┌─ Data for processing

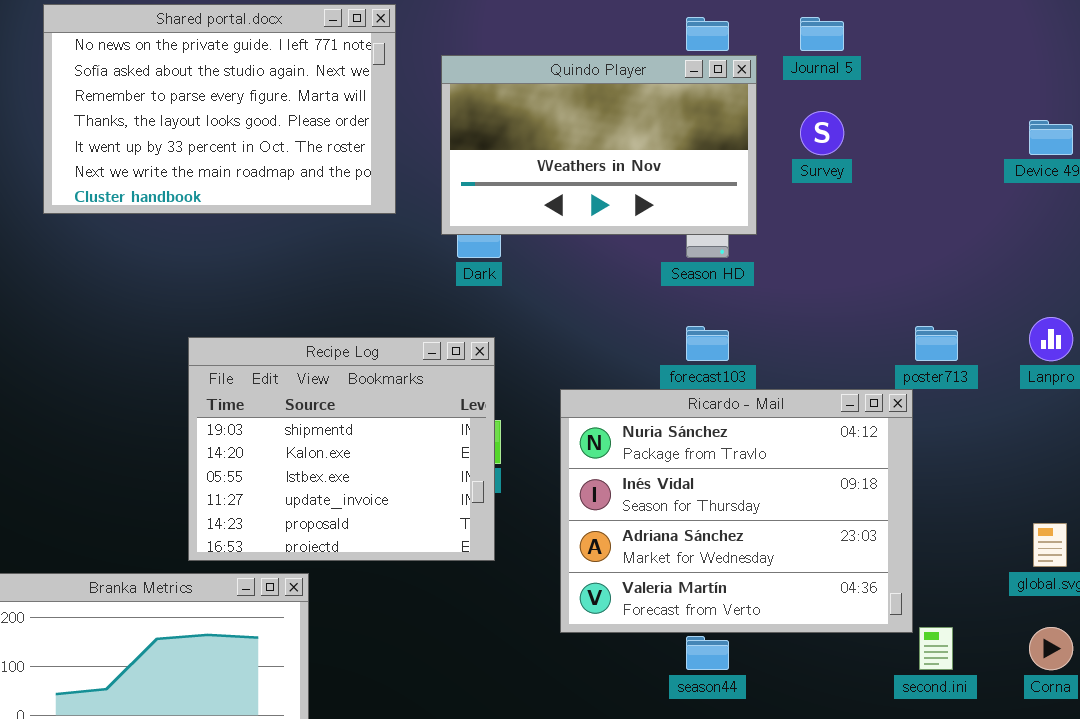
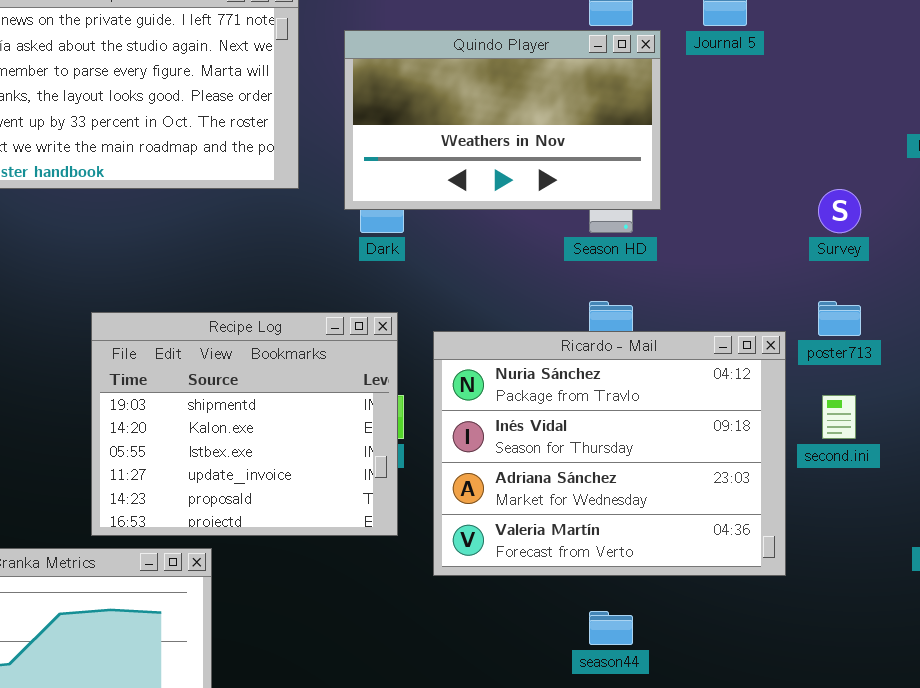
Survey: [800,111,844,155] -> [818,189,861,233], moved
Ricardo - Mail: [560,389,913,633] -> [433,331,786,576], moved
second.ini: [919,627,953,670] -> [822,395,856,439], moved

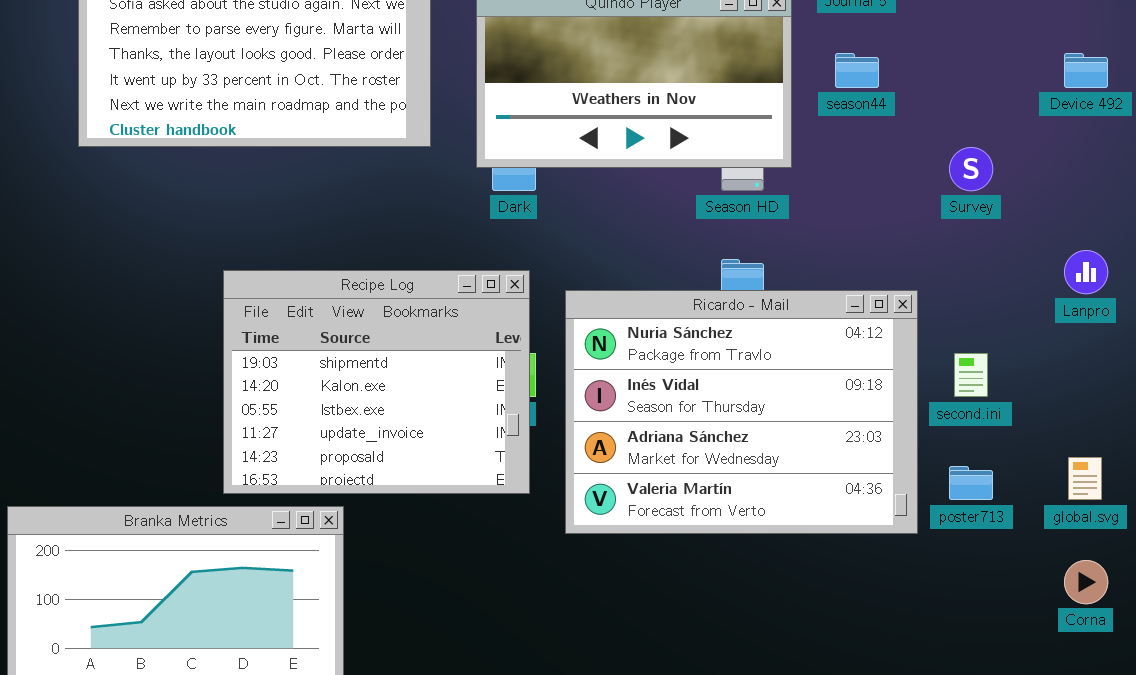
poster713: [818,301,861,336] -> [949,466,993,500], moved
season44: [589,611,633,645] -> [835,53,879,88], moved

└─

Work request >> Only a verbatim transcription of the lines from the one containing "poster713: [818,301,861,336] ->" through the last line of the records counts as the answer.

Output of the exercise >>
poster713: [818,301,861,336] -> [949,466,993,500], moved
season44: [589,611,633,645] -> [835,53,879,88], moved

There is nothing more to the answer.